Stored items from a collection
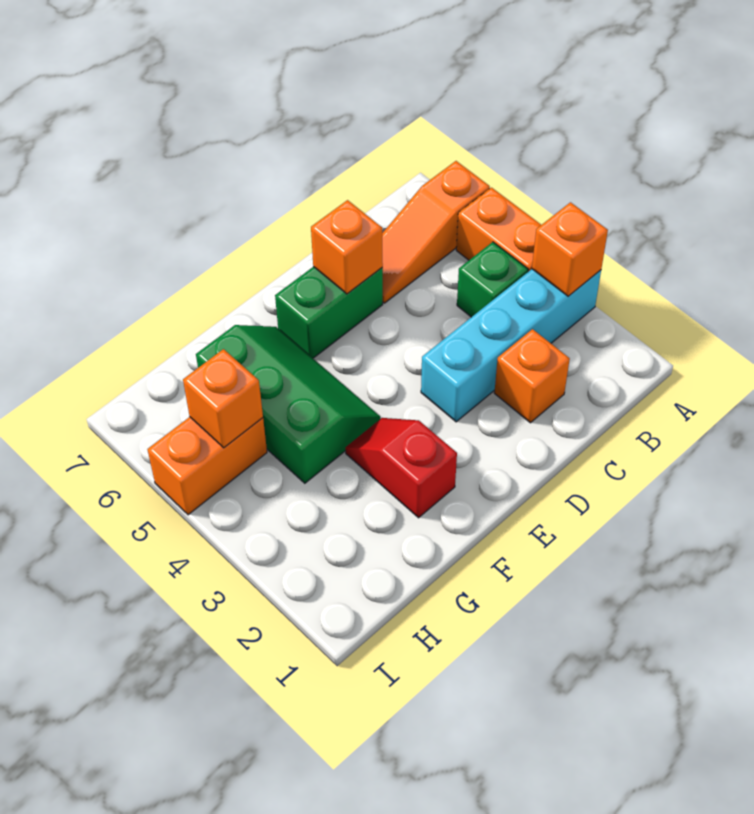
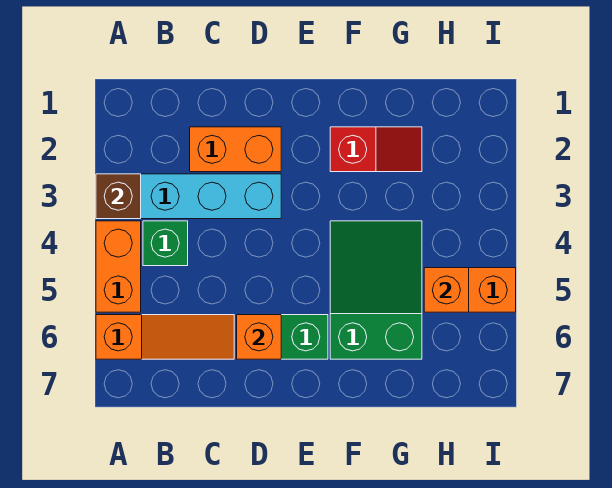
orange brick A3 level 2 -> brown brick A3 level 2
orange brick C2 level 1 -> orange brick C2:D2 level 1
red slope F2:F3 level 1 top 2 -> red slope F2:G2 level 1 top F
green slope F4:G6 level 1 top G -> green slope F4:G6 level 1 top 6

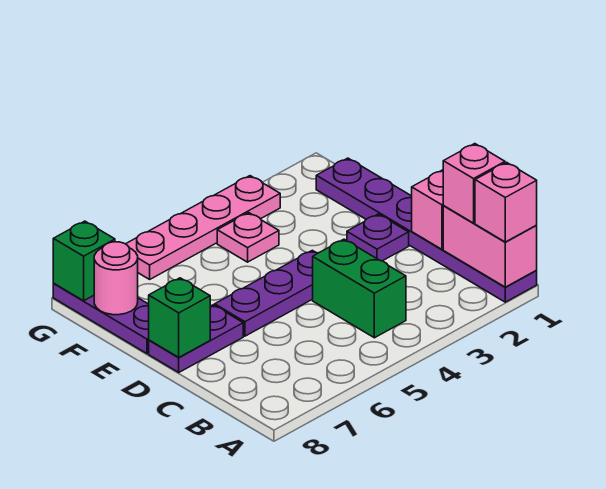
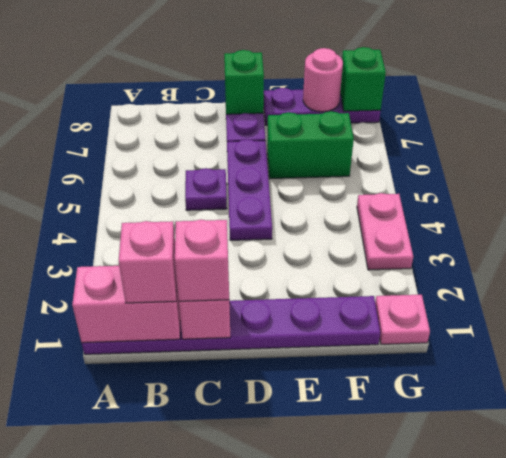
pink brick A1 level 3 -> pink brick C1 level 3
green brick B4:C4 level 1 -> green brick E6:F6 level 1
purple plate D2 level 1 -> purple plate C5 level 1
pink plate F4 level 1 -> pink plate G1 level 1
pink plate G3:G6 level 1 -> pink plate G3:G4 level 1

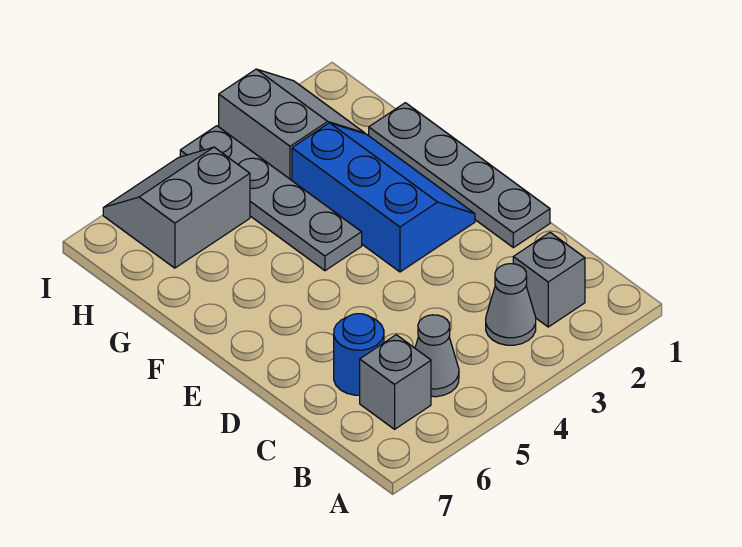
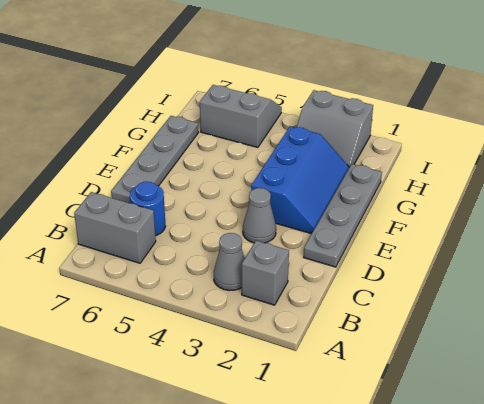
grey cone B5 level 1 -> grey cone D3 level 1
grey brick B6 level 1 -> grey brick B6:B7 level 1
grey plate F4:I4 level 1 -> grey plate D7:G7 level 1
grey slope H2:I3 level 1 top 3 -> grey slope H2:I3 level 1 top I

*WORK TASK*. Your copy must start at the line that holds "pink brick A1" and end at the last line of the data, both included; it must contain no pictures.

*TASK ANSWER*.
pink brick A1 level 3 -> pink brick C1 level 3
green brick B4:C4 level 1 -> green brick E6:F6 level 1
purple plate D2 level 1 -> purple plate C5 level 1
pink plate F4 level 1 -> pink plate G1 level 1
pink plate G3:G6 level 1 -> pink plate G3:G4 level 1

grey cone B5 level 1 -> grey cone D3 level 1
grey brick B6 level 1 -> grey brick B6:B7 level 1
grey plate F4:I4 level 1 -> grey plate D7:G7 level 1
grey slope H2:I3 level 1 top 3 -> grey slope H2:I3 level 1 top I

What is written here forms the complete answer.